Extracted entries =
________

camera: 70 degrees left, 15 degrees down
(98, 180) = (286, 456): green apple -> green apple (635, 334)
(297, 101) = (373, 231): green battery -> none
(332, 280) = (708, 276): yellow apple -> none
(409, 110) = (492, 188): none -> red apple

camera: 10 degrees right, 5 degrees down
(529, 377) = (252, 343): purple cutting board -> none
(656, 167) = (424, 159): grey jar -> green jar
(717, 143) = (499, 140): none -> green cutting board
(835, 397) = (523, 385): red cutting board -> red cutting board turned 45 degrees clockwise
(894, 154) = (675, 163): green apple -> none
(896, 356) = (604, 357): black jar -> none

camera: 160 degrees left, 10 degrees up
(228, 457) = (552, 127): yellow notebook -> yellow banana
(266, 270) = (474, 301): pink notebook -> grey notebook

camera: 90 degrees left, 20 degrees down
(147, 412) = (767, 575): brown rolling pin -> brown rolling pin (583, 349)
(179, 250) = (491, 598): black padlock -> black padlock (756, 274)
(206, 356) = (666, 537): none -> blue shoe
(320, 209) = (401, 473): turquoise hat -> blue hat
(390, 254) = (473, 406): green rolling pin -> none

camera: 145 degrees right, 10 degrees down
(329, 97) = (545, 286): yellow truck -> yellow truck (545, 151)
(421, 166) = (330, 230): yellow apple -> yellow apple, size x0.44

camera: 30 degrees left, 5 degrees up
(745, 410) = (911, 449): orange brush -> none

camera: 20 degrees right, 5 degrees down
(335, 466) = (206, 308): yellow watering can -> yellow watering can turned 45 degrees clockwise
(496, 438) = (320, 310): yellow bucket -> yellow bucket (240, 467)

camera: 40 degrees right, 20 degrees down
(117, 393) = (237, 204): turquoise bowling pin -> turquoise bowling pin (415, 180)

________

The task = From the entries above, copy each line that holds "cutting".

Worked solution =
(529, 377) = (252, 343): purple cutting board -> none
(717, 143) = (499, 140): none -> green cutting board
(835, 397) = (523, 385): red cutting board -> red cutting board turned 45 degrees clockwise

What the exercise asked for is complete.